**TASK DETAILS**
Please output exactly the run of lines that starts at the line with "pink cone F4 level 1 -> pink cone G2 level 1" and ends at the last line of the records below.

##############################

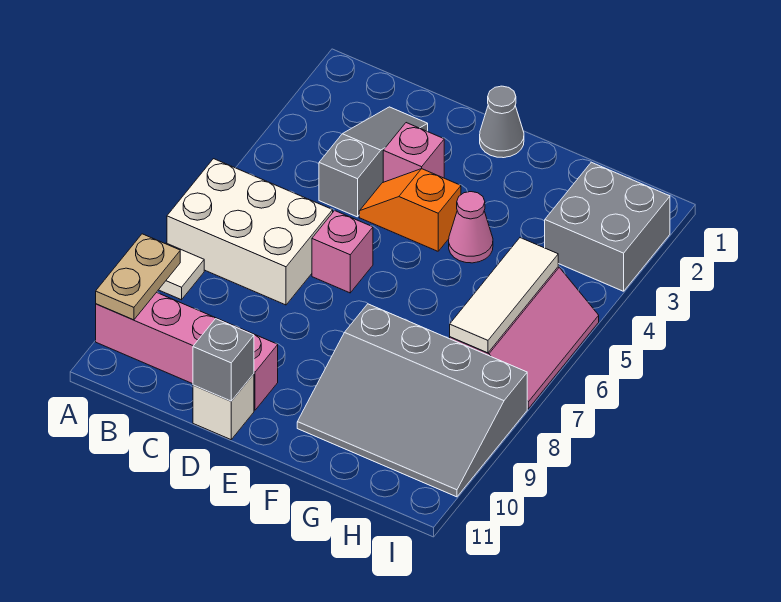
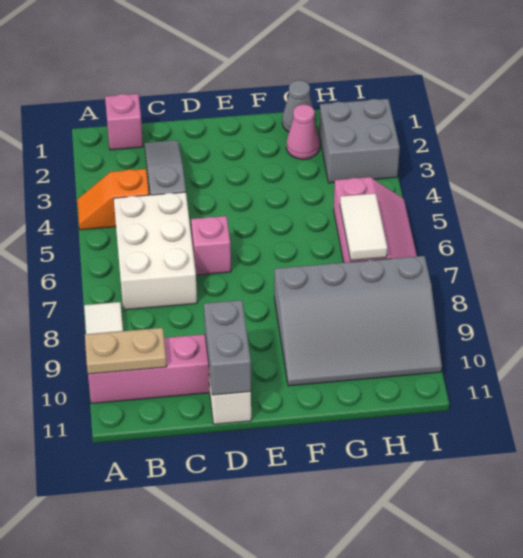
white brick A6:C7 level 1 -> white brick B5:C7 level 1
tan plate A9:A10 level 2 -> tan plate A10:B10 level 2
pink brick D3 level 1 -> pink brick B1 level 1
orange slope D4:E4 level 1 top E -> orange slope A4:B4 level 1 top B
grey brick D11 level 2 -> grey brick D10:D11 level 2
grey cone E1 level 1 -> grey cone G1 level 1
pink cone F4 level 1 -> pink cone G2 level 1
white tile H5:H7 level 2 -> white tile H6:H7 level 2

##############################

**TASK OUTPUT**
pink cone F4 level 1 -> pink cone G2 level 1
white tile H5:H7 level 2 -> white tile H6:H7 level 2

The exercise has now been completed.